- ABOUT THIS TASK: Reproduce the entries shown below only from the line with "camera: 85 degrees left, 5 degrees down" down to the line with "(937, 705) = (823, 250): blue", keeping both end lines and copying each one exactly.

- RECORDS SHOWN:
<<<<

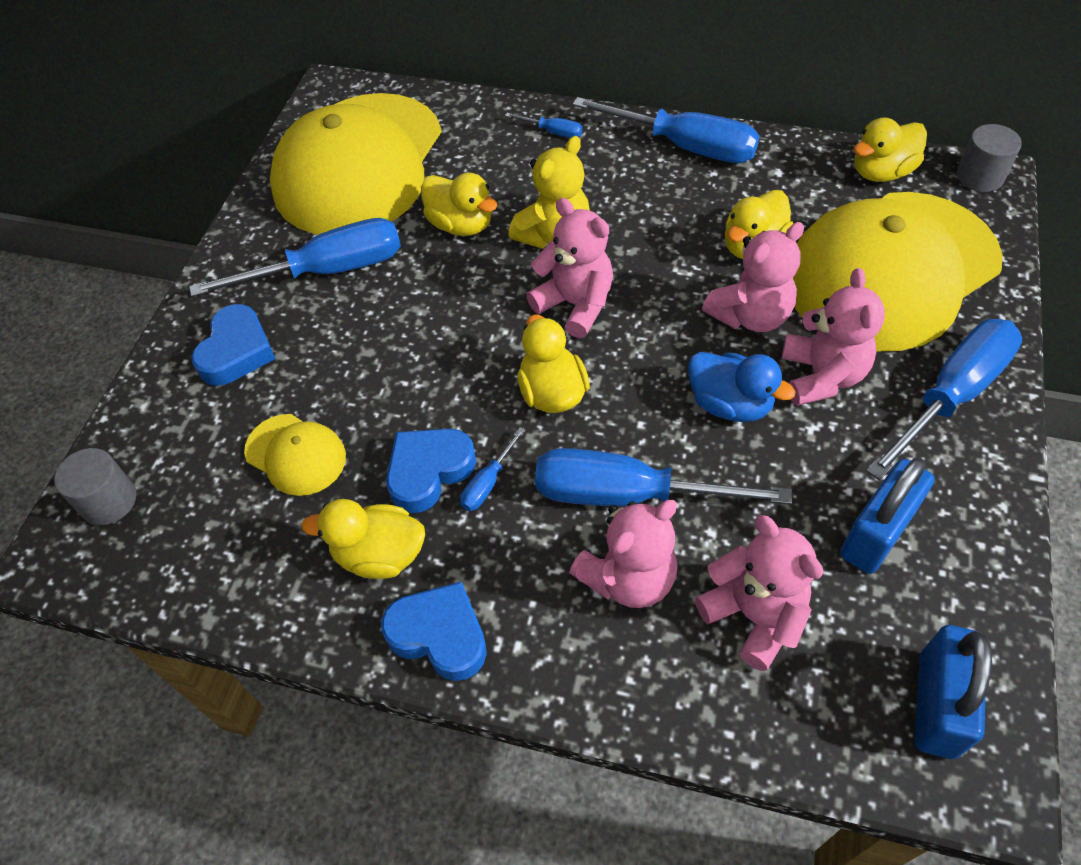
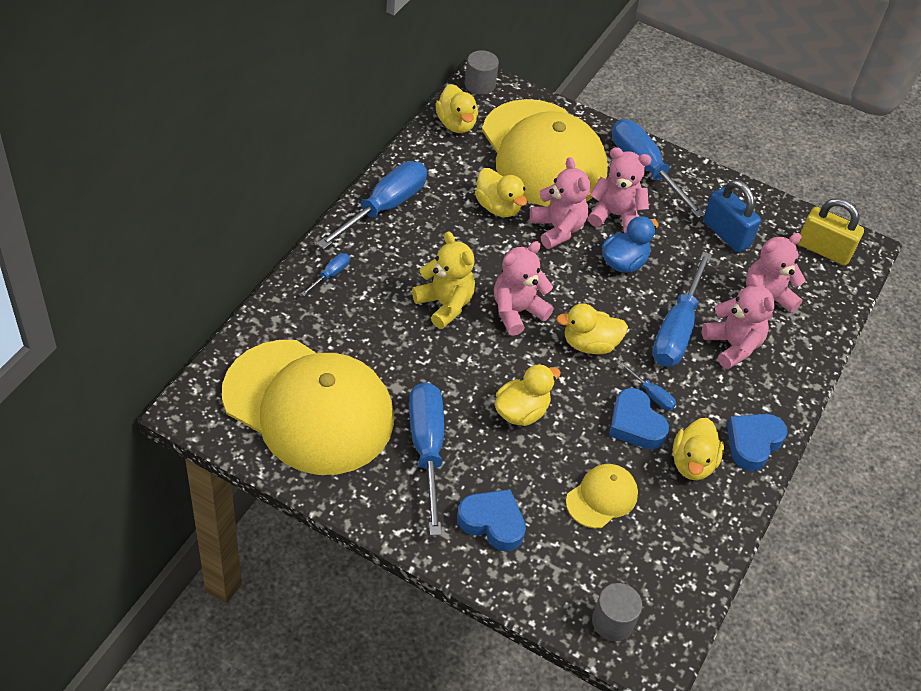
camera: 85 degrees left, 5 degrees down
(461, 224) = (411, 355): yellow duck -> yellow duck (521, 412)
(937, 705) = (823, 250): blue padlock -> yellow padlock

>>>>
<<<<

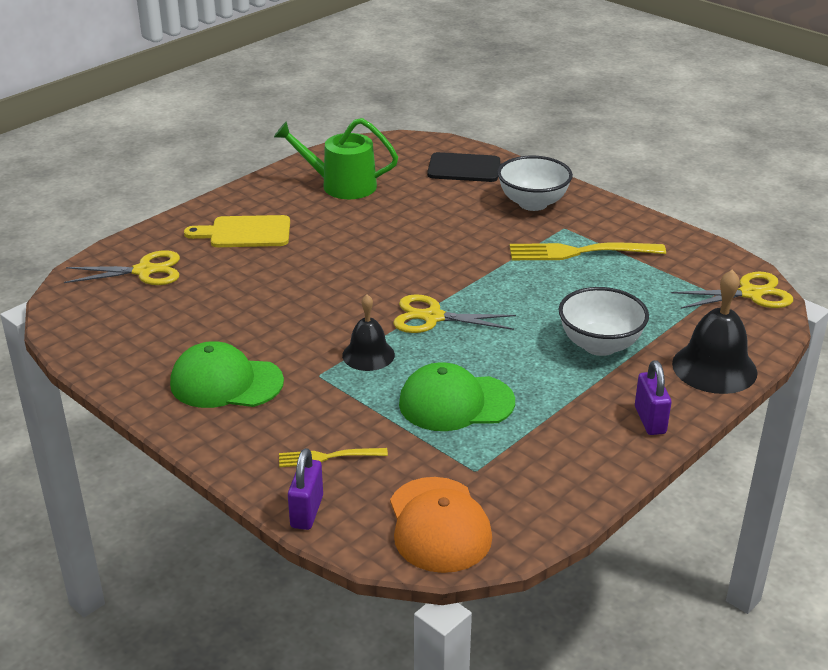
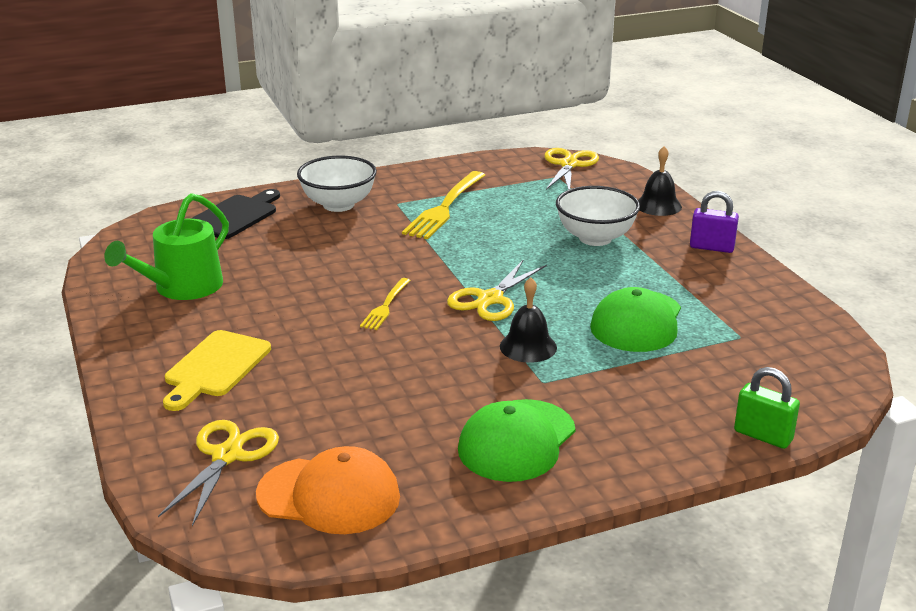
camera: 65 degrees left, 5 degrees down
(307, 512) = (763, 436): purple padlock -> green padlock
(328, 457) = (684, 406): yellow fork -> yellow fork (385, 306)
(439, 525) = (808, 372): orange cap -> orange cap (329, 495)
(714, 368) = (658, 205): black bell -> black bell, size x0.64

>>>>

- ANSWER TO THIS PROBLEM:
camera: 85 degrees left, 5 degrees down
(461, 224) = (411, 355): yellow duck -> yellow duck (521, 412)
(937, 705) = (823, 250): blue padlock -> yellow padlock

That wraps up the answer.